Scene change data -
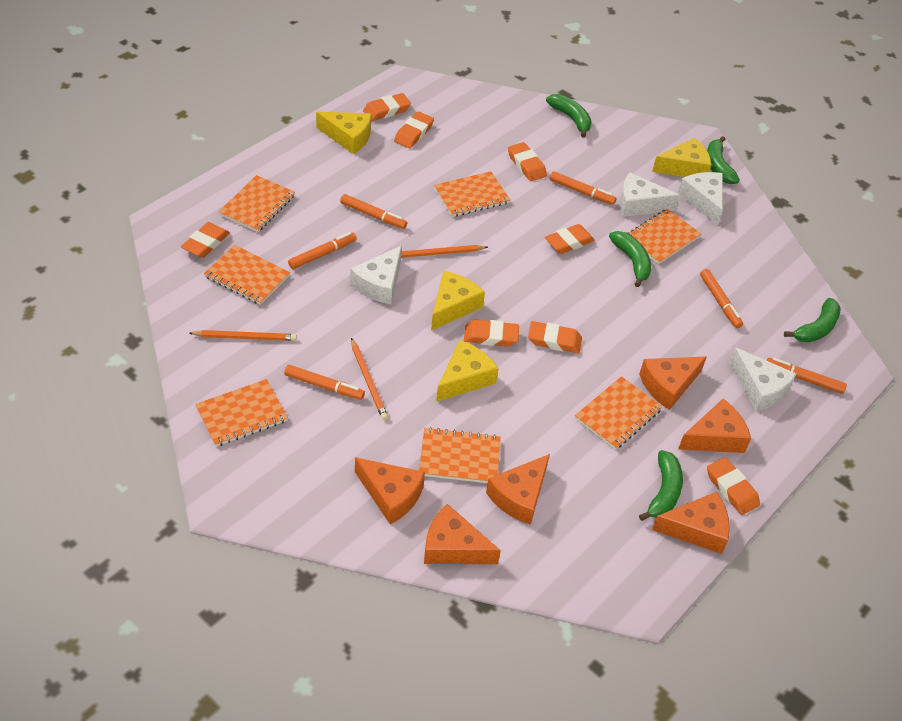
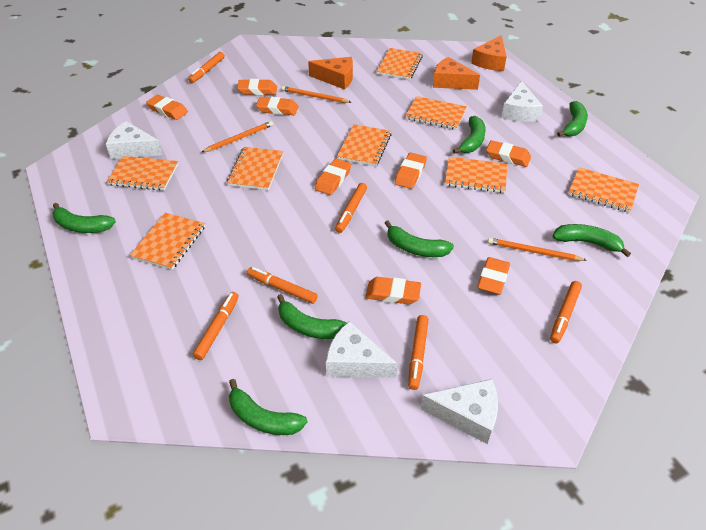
green banana: 5 -> 7
orange cheese: 6 -> 3
orange notebook: 7 -> 8
yellow cheese: 4 -> 0

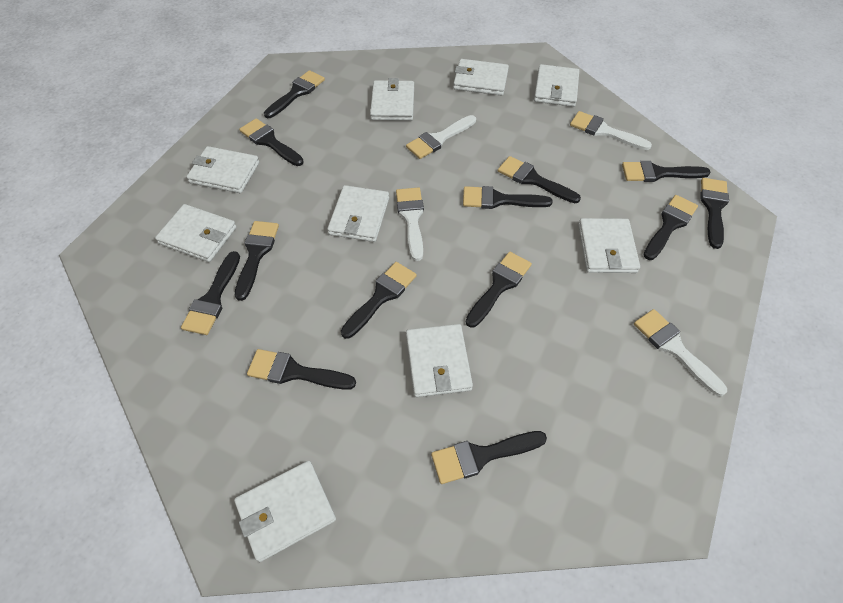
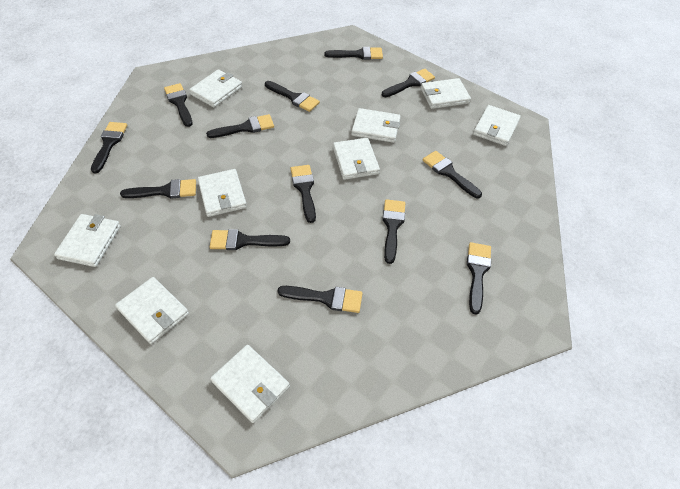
white brush: 4 -> 0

What is needed -
Each line above that includes "orange" counts once; state the total and nothing more.

Solution to this problem -
2